Data in this exercise:
^^^^
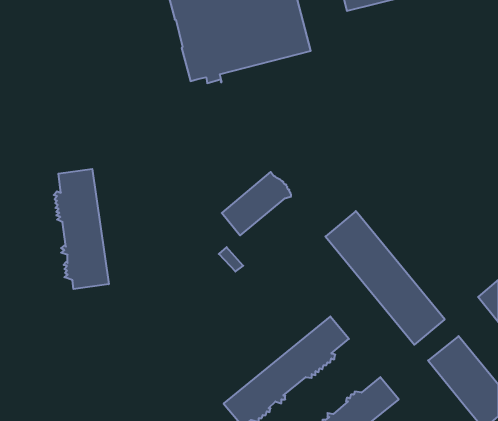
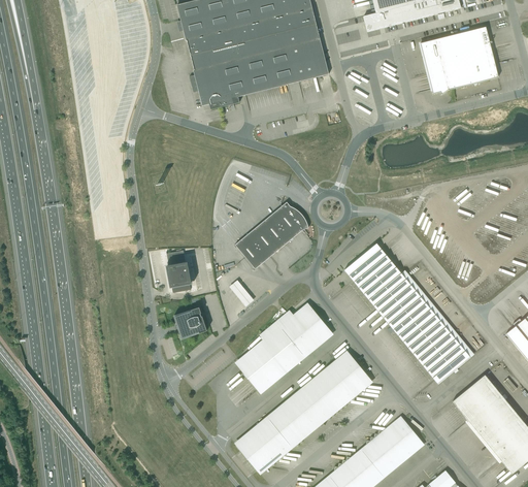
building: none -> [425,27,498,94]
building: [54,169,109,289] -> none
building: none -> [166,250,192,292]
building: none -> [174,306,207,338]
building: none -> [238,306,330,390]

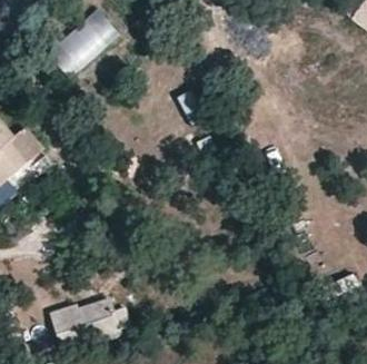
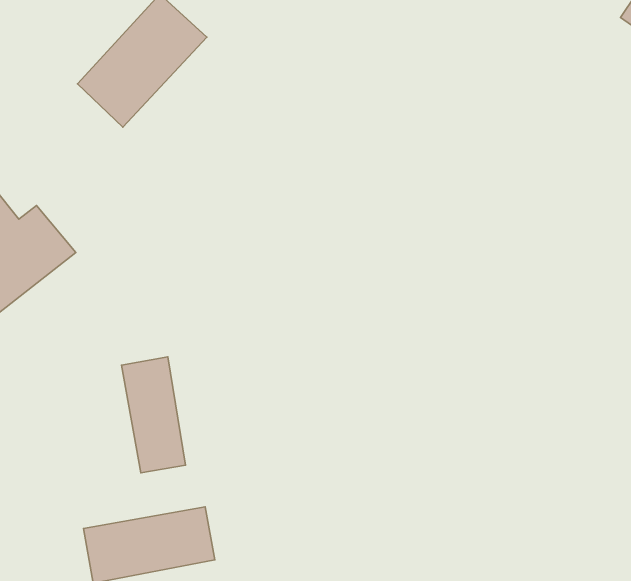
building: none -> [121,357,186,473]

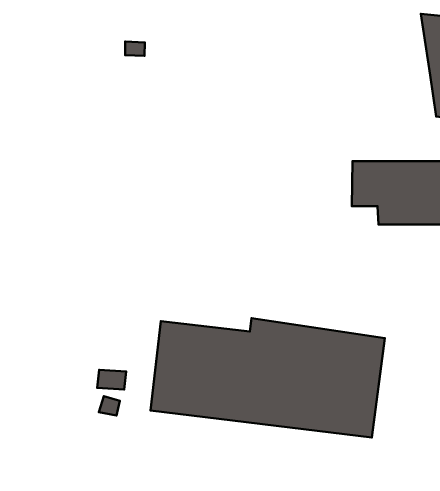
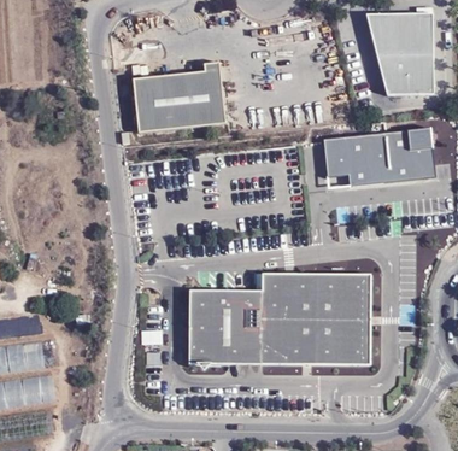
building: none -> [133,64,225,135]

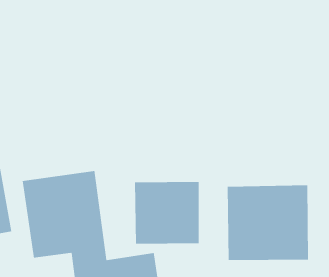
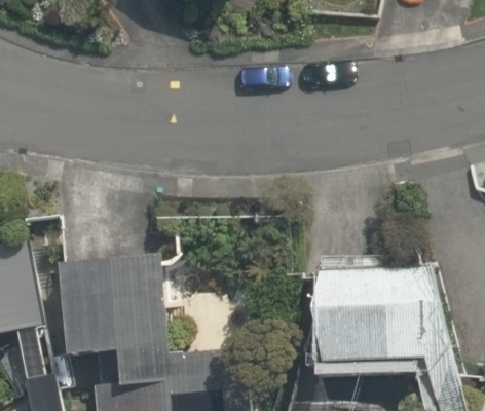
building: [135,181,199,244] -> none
^^^^
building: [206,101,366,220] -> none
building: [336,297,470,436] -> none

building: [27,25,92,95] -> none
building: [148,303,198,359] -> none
^^^^
What is expected: With the pictures removed, print only the lines starting at the line that has "building: none -> [425,27,498,94]" and ending at the line that has "building: [135,181,199,244] -> none", both ends included, exactly as they stand above.

Output for this task:
building: none -> [425,27,498,94]
building: [54,169,109,289] -> none
building: none -> [166,250,192,292]
building: none -> [174,306,207,338]
building: none -> [238,306,330,390]

building: none -> [121,357,186,473]

building: none -> [133,64,225,135]

building: [135,181,199,244] -> none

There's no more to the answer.